Task description: Reproduce the material below verbatim, keeping every line and character unchanged.

Information given:
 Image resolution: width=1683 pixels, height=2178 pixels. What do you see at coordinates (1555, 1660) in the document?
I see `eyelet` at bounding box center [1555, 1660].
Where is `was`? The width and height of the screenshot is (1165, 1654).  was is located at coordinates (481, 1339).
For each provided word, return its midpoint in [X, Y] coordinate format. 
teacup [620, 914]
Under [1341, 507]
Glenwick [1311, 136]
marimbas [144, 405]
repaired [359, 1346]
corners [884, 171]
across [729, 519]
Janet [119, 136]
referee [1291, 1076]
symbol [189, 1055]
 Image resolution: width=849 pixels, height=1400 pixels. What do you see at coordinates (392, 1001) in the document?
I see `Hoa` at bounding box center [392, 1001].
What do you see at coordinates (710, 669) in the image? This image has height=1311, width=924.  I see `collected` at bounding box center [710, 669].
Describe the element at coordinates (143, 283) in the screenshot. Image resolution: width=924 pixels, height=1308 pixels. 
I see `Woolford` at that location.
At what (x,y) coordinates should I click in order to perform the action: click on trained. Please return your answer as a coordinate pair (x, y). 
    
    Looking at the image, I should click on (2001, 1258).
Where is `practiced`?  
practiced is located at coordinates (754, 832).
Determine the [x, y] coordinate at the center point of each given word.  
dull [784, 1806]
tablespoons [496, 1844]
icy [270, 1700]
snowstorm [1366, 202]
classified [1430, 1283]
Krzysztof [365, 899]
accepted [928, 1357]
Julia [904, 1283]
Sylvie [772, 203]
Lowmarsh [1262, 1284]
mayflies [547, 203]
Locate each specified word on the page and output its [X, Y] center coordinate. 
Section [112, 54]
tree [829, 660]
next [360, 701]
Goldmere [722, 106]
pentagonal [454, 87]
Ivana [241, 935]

Task solution:
 Image resolution: width=1683 pixels, height=2178 pixels. What do you see at coordinates (1555, 1660) in the document?
I see `eyelet` at bounding box center [1555, 1660].
Where is `was`? The width and height of the screenshot is (1165, 1654).  was is located at coordinates (481, 1339).
For each provided word, return its midpoint in [X, Y] coordinate format. 
teacup [620, 914]
Under [1341, 507]
Glenwick [1311, 136]
marimbas [144, 405]
repaired [359, 1346]
corners [884, 171]
across [729, 519]
Janet [119, 136]
referee [1291, 1076]
symbol [189, 1055]
 Image resolution: width=849 pixels, height=1400 pixels. What do you see at coordinates (392, 1001) in the document?
I see `Hoa` at bounding box center [392, 1001].
What do you see at coordinates (710, 669) in the image? This image has height=1311, width=924.  I see `collected` at bounding box center [710, 669].
Describe the element at coordinates (143, 283) in the screenshot. Image resolution: width=924 pixels, height=1308 pixels. 
I see `Woolford` at that location.
At what (x,y) coordinates should I click in order to perform the action: click on trained. Please return your answer as a coordinate pair (x, y). 
    
    Looking at the image, I should click on (2001, 1258).
Where is `practiced`?  
practiced is located at coordinates (754, 832).
Determine the [x, y] coordinate at the center point of each given word.  
dull [784, 1806]
tablespoons [496, 1844]
icy [270, 1700]
snowstorm [1366, 202]
classified [1430, 1283]
Krzysztof [365, 899]
accepted [928, 1357]
Julia [904, 1283]
Sylvie [772, 203]
Lowmarsh [1262, 1284]
mayflies [547, 203]
Locate each specified word on the page and output its [X, Y] center coordinate. 
Section [112, 54]
tree [829, 660]
next [360, 701]
Goldmere [722, 106]
pentagonal [454, 87]
Ivana [241, 935]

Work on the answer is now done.